--- Provided material ---

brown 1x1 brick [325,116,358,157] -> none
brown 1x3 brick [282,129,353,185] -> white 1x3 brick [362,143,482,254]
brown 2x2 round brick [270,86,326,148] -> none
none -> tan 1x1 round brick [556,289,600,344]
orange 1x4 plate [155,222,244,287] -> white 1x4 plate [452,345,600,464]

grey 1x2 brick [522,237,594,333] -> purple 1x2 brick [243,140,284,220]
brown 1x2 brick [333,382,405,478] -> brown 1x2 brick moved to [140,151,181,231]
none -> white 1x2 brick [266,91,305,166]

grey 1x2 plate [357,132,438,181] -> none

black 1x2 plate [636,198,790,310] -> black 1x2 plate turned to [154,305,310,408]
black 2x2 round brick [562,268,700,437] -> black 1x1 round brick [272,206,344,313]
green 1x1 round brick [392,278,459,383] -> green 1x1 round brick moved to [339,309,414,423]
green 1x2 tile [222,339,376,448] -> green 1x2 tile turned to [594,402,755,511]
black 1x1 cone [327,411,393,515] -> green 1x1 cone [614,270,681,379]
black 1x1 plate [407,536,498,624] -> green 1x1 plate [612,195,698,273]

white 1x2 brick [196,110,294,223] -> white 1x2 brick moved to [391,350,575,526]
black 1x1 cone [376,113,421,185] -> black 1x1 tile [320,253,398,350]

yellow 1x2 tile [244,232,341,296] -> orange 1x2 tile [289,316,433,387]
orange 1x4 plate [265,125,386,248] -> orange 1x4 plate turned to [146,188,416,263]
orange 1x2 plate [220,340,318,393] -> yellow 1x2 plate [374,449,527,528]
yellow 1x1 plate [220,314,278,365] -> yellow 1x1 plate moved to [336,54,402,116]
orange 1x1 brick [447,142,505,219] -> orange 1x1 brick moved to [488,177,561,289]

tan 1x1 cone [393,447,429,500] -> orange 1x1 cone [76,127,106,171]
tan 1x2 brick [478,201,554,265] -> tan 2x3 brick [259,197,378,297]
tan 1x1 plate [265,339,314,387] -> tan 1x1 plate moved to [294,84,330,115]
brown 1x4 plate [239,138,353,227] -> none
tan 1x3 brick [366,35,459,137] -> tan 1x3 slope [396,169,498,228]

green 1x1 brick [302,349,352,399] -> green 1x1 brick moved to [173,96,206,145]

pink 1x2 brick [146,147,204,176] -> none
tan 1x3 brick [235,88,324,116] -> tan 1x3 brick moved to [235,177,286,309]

---

— About this exercise —
Looking at the data above, show all lines where the word "grey" occurs.

— Solution to this task —
grey 1x2 brick [522,237,594,333] -> purple 1x2 brick [243,140,284,220]
grey 1x2 plate [357,132,438,181] -> none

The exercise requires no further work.